• [Your instructions]
Which of the lines below hold the word "czarny"? Pull each of them out.

::::

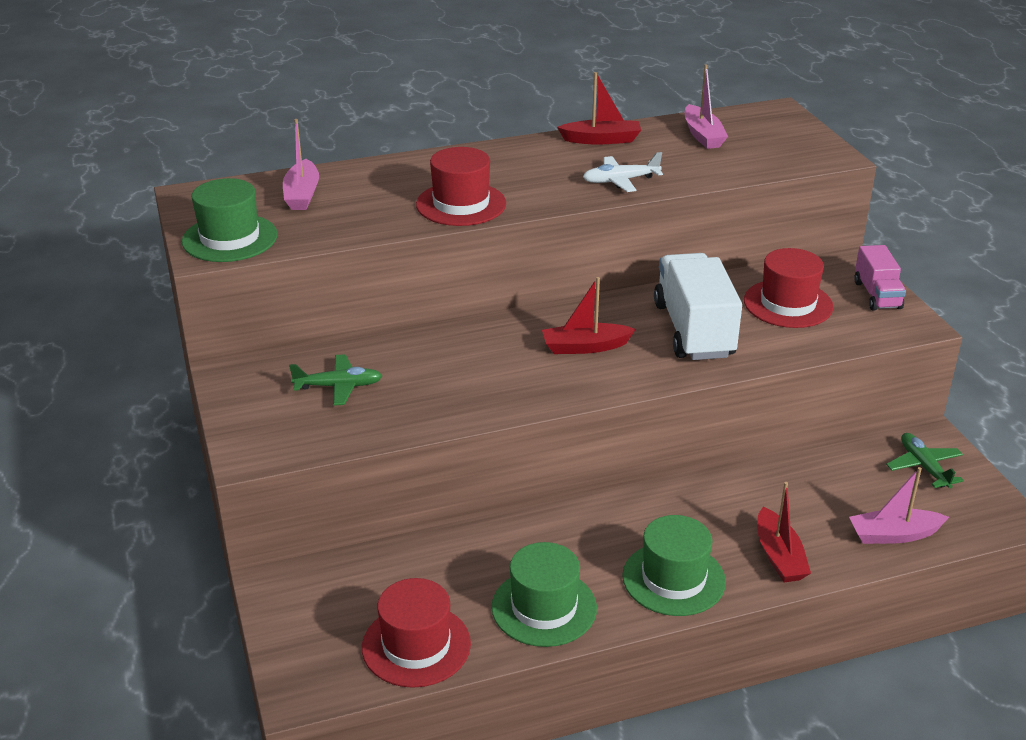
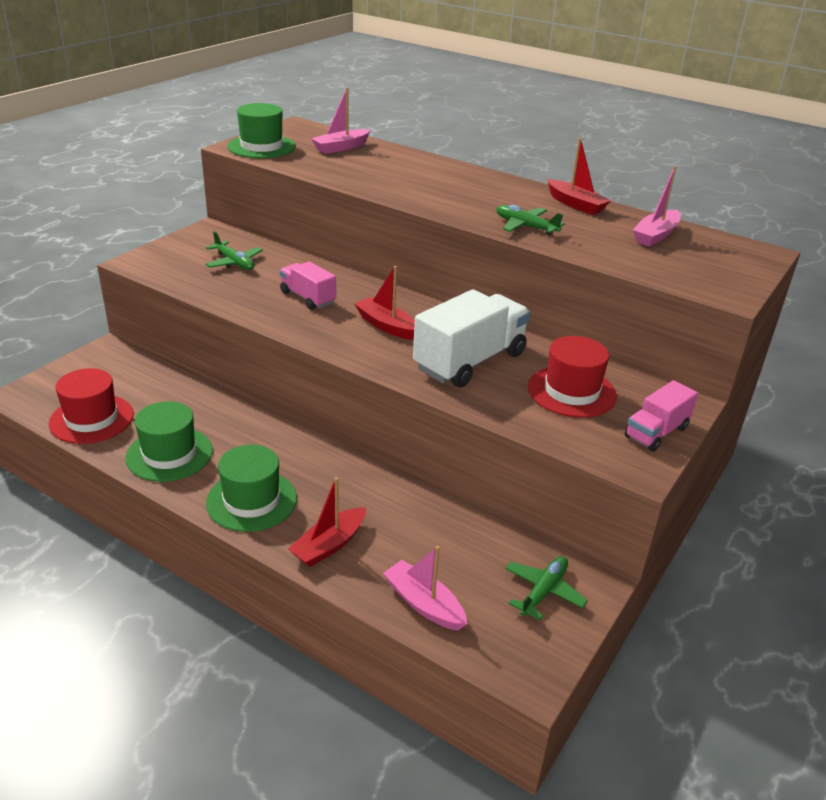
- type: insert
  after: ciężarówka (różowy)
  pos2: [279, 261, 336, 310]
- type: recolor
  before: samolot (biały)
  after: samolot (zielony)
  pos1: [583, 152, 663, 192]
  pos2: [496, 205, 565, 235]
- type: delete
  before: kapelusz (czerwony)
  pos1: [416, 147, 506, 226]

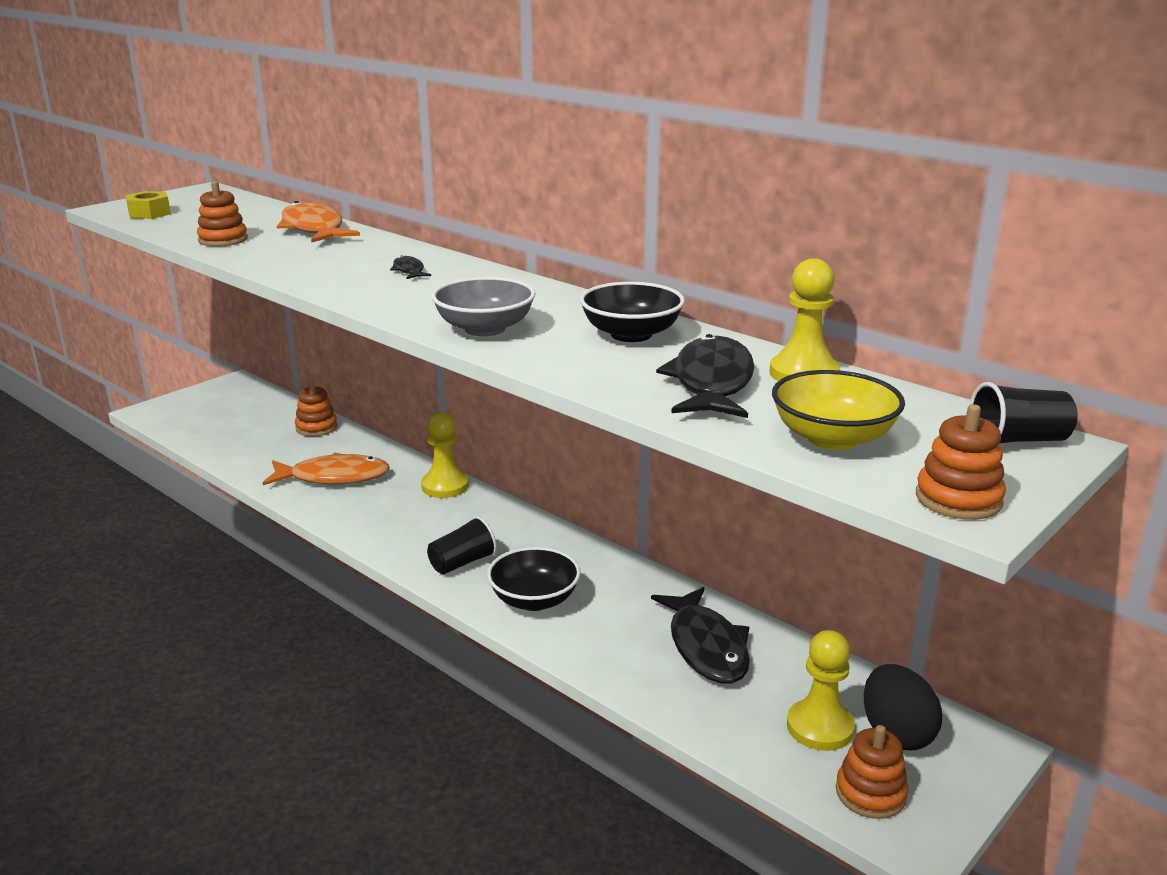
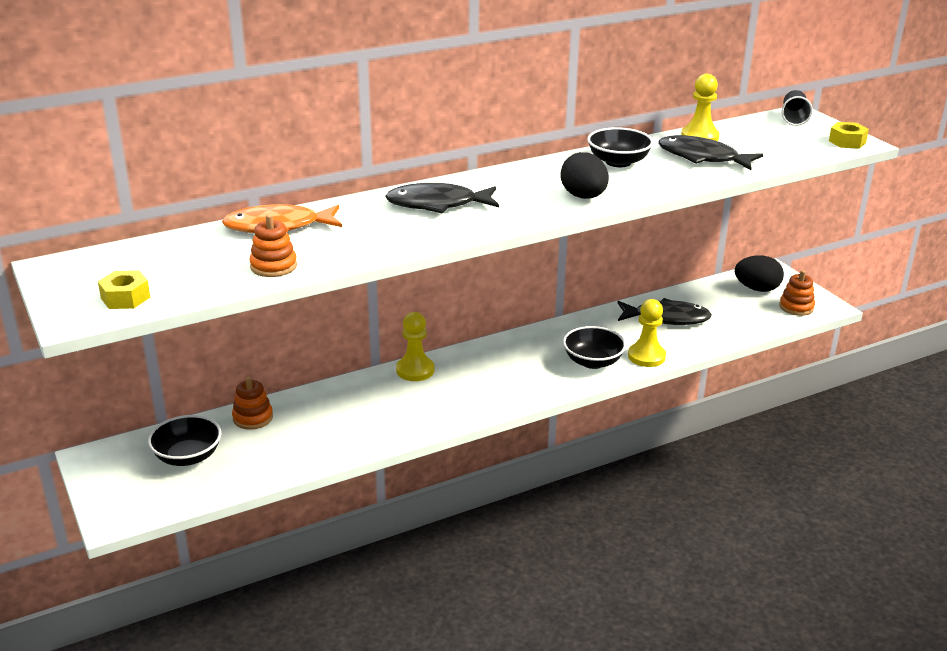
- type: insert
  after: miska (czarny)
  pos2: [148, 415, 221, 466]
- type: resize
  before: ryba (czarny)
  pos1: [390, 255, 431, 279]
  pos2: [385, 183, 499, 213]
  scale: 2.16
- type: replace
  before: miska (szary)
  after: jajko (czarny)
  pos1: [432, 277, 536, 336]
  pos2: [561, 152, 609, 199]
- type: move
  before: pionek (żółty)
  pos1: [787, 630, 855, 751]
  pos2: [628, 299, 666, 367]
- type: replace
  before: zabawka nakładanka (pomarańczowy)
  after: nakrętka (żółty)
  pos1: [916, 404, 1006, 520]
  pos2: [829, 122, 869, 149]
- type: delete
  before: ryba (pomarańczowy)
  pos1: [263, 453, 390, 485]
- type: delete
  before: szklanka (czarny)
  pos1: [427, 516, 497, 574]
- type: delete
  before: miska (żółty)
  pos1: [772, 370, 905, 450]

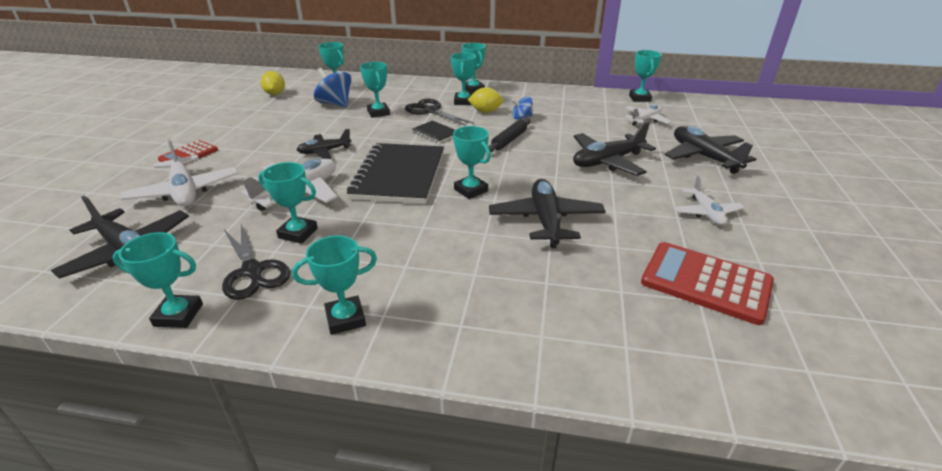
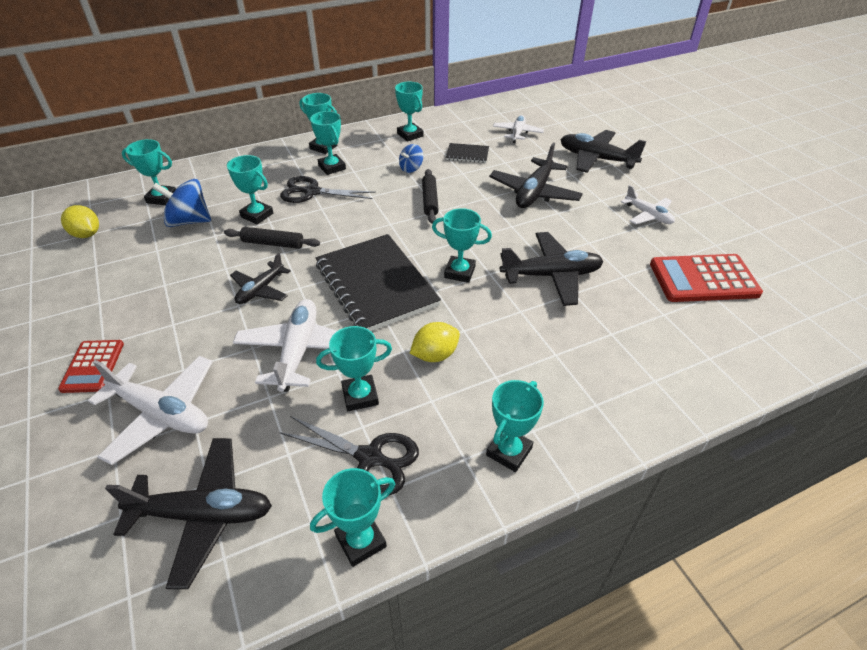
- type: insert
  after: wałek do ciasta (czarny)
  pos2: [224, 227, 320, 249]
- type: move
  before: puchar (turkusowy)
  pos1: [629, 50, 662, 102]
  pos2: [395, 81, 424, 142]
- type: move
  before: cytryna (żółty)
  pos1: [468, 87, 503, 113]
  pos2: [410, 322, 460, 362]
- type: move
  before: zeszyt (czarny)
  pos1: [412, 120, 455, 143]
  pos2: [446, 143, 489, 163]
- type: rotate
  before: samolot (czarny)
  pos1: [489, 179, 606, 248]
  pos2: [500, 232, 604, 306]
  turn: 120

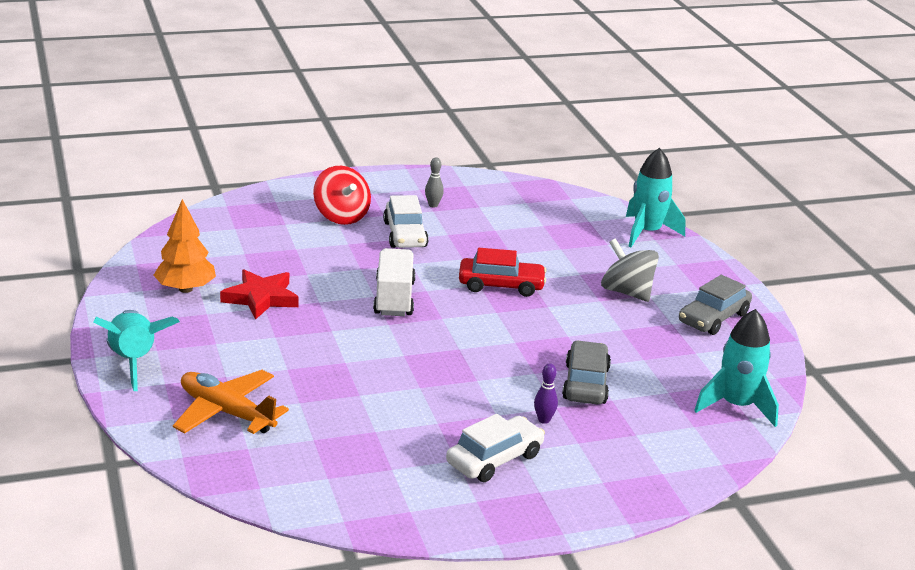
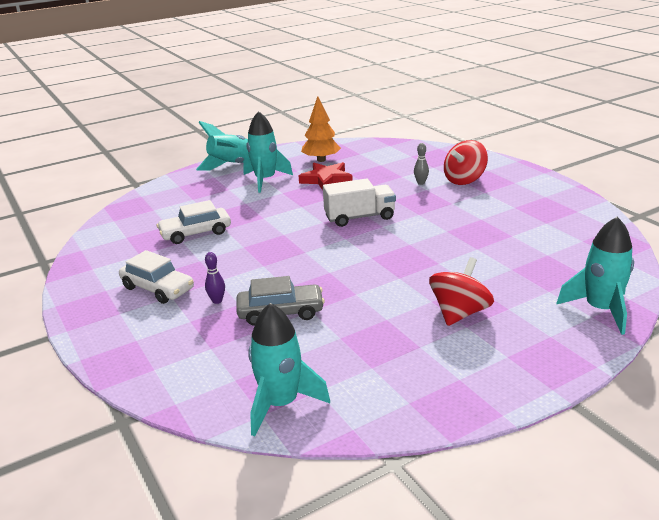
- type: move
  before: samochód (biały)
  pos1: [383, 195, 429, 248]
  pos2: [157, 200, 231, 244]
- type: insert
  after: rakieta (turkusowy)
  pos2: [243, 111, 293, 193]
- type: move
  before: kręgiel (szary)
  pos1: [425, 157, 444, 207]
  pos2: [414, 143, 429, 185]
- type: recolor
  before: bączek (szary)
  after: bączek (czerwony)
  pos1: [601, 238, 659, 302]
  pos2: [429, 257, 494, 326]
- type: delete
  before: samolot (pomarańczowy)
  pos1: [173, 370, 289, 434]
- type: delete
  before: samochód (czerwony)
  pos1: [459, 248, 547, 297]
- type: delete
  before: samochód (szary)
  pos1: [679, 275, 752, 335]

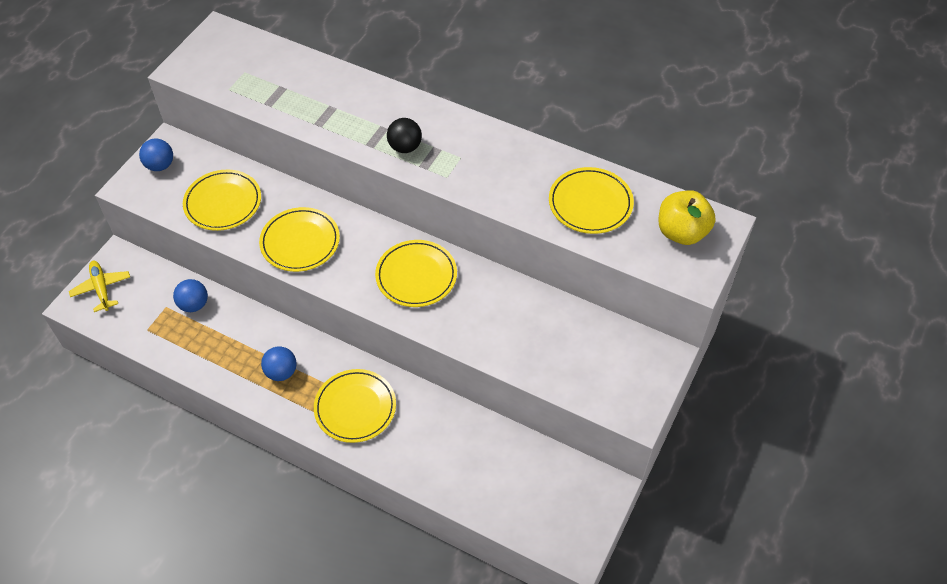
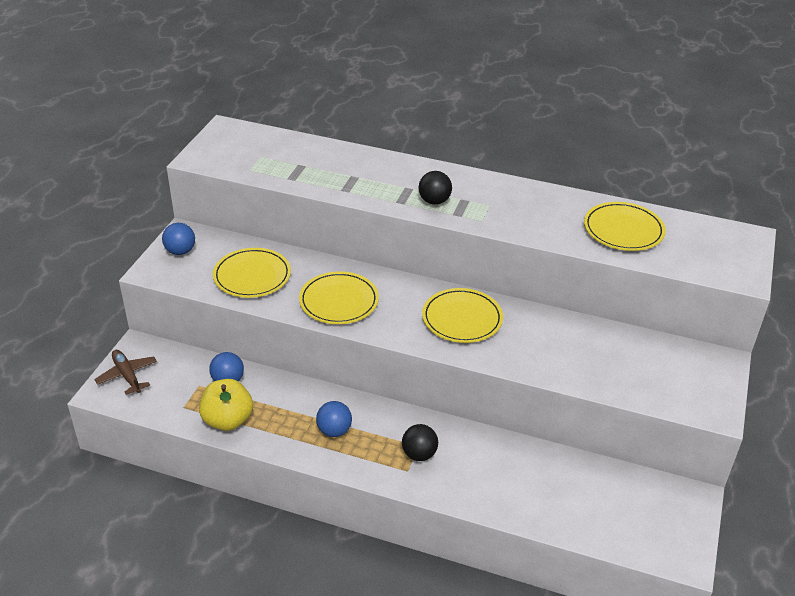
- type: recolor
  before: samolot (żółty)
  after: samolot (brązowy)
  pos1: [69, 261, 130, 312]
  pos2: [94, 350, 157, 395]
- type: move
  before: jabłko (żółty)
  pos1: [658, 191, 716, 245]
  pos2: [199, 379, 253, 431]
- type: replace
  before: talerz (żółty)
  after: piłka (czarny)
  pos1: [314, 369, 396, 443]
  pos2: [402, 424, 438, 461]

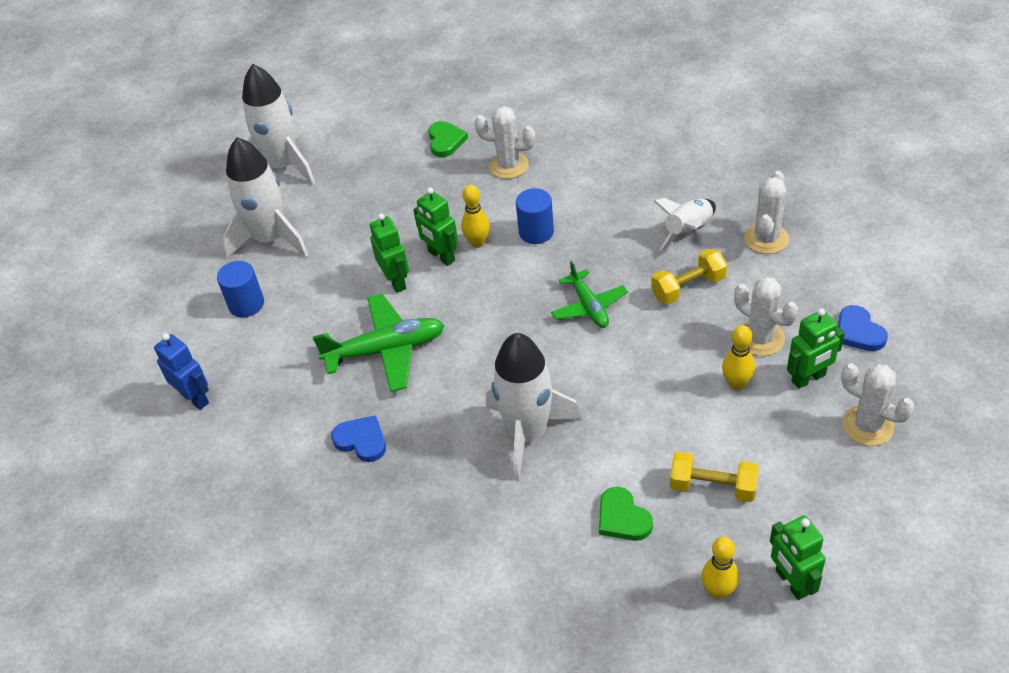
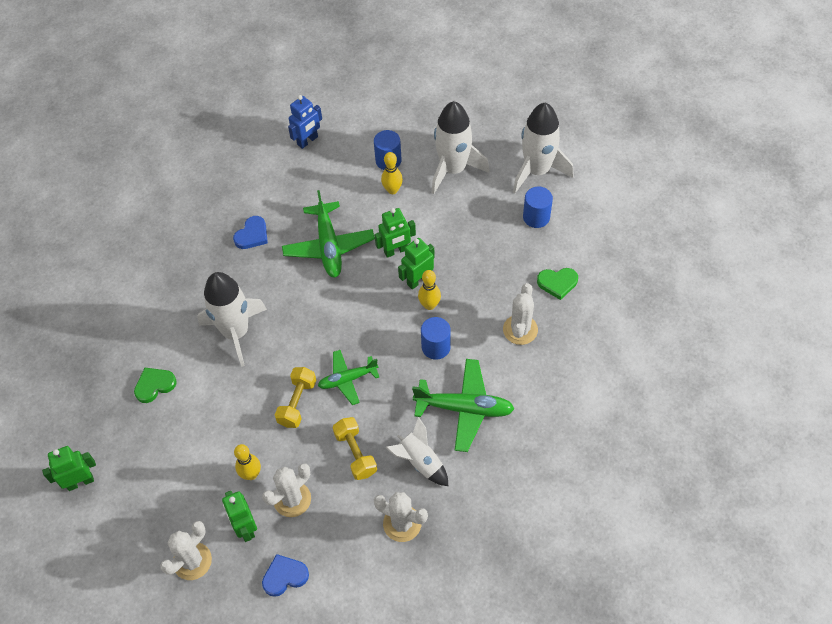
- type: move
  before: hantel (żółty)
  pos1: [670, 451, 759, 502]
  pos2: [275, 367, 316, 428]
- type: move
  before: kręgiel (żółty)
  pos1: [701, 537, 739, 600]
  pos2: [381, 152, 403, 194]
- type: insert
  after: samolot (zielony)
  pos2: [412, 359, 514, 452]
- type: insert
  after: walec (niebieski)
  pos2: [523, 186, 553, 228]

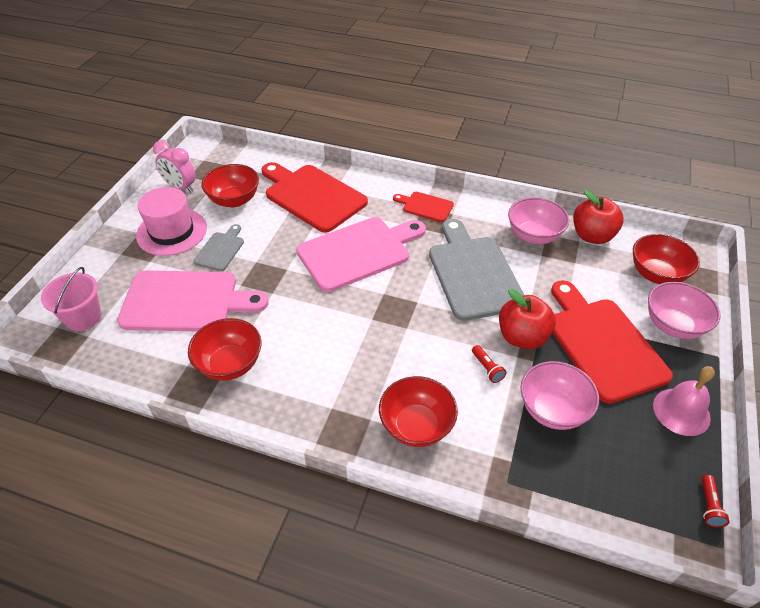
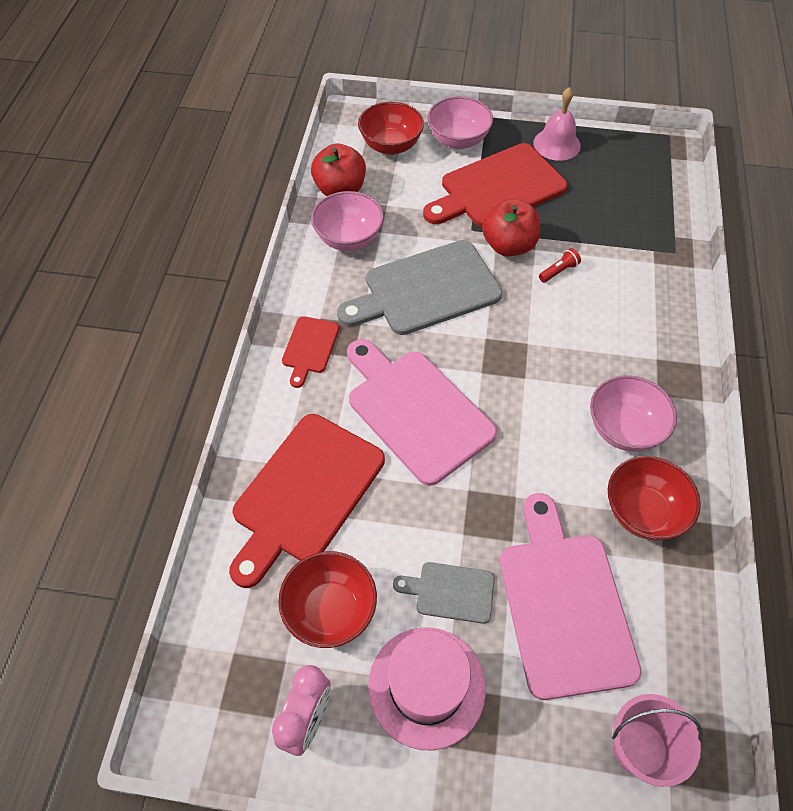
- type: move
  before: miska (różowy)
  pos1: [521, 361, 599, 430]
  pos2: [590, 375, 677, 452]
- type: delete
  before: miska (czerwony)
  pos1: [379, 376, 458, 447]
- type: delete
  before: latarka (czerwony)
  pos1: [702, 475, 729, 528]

::::

• [Written reply]
  after: miska (czarny)
  before: ryba (czarny)
  after: jajko (czarny)
  before: szklanka (czarny)
  after: wałek do ciasta (czarny)
  before: zeszyt (czarny)
  before: samolot (czarny)
  after: piłka (czarny)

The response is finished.